(INPUT MATERIAL)

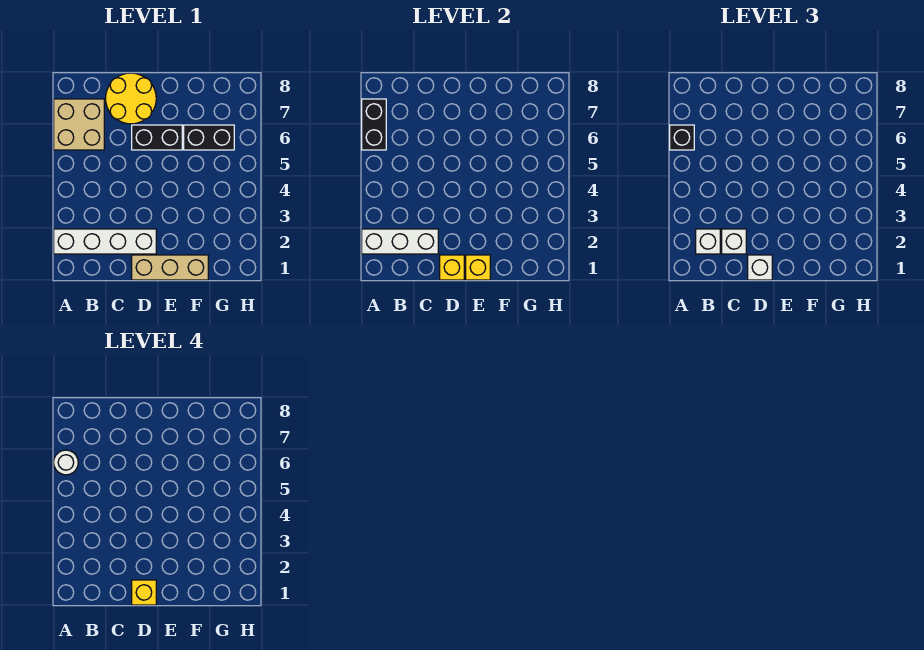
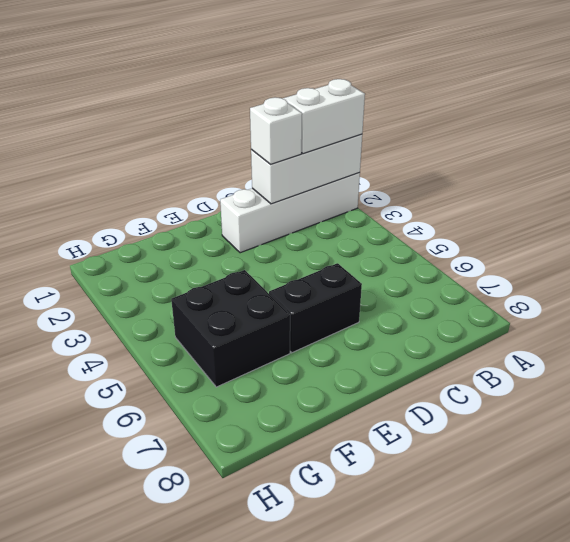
white brick A2:B2 level 3 -> white brick B2 level 3
black brick F5:G6 level 1 -> black brick F6:G6 level 1
none -> tan brick A6:B7 level 1
none -> yellow round brick C7:D8 level 1
none -> tan brick D1:F1 level 1

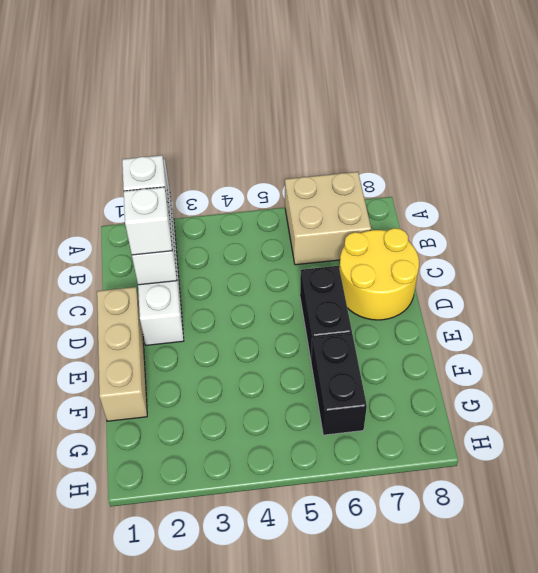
none -> black brick A6:A7 level 2
none -> yellow brick D1 level 2
none -> yellow brick E1 level 2

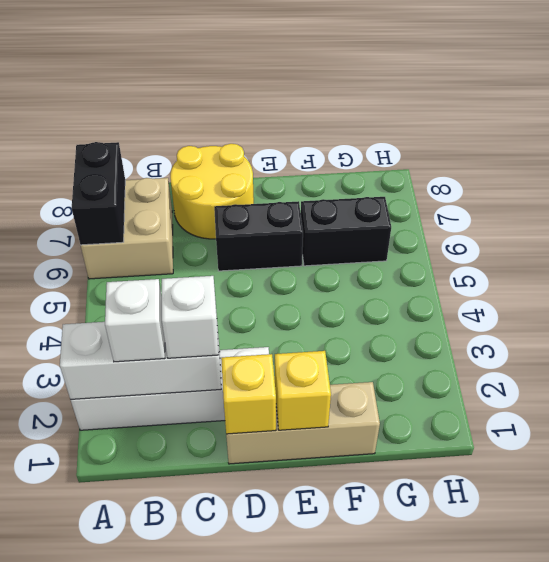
none -> black brick A6 level 3
none -> white brick D1 level 3
none -> white round brick A6 level 4

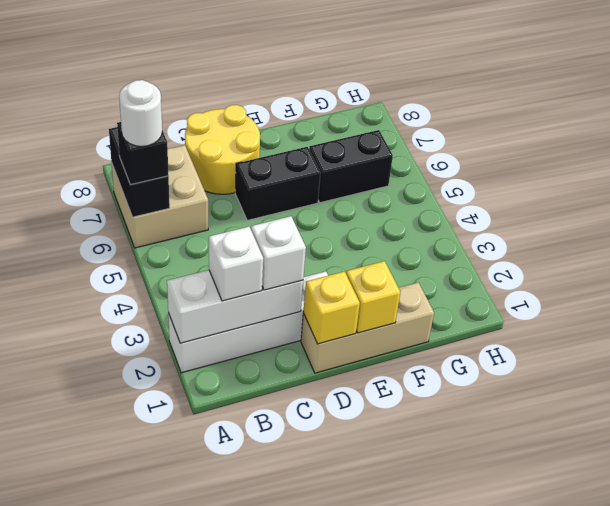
none -> white brick D1 level 3
none -> yellow brick D1 level 4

(End INPUT MATERIAL)

(TASK STATEMENT)
Please set down each entry word for word, without its images.

(RESULT FOR THIS EXERCISE)
white brick A2:B2 level 3 -> white brick B2 level 3
black brick F5:G6 level 1 -> black brick F6:G6 level 1
none -> tan brick A6:B7 level 1
none -> yellow round brick C7:D8 level 1
none -> tan brick D1:F1 level 1

none -> black brick A6:A7 level 2
none -> yellow brick D1 level 2
none -> yellow brick E1 level 2

none -> black brick A6 level 3
none -> white brick D1 level 3
none -> white round brick A6 level 4

none -> white brick D1 level 3
none -> yellow brick D1 level 4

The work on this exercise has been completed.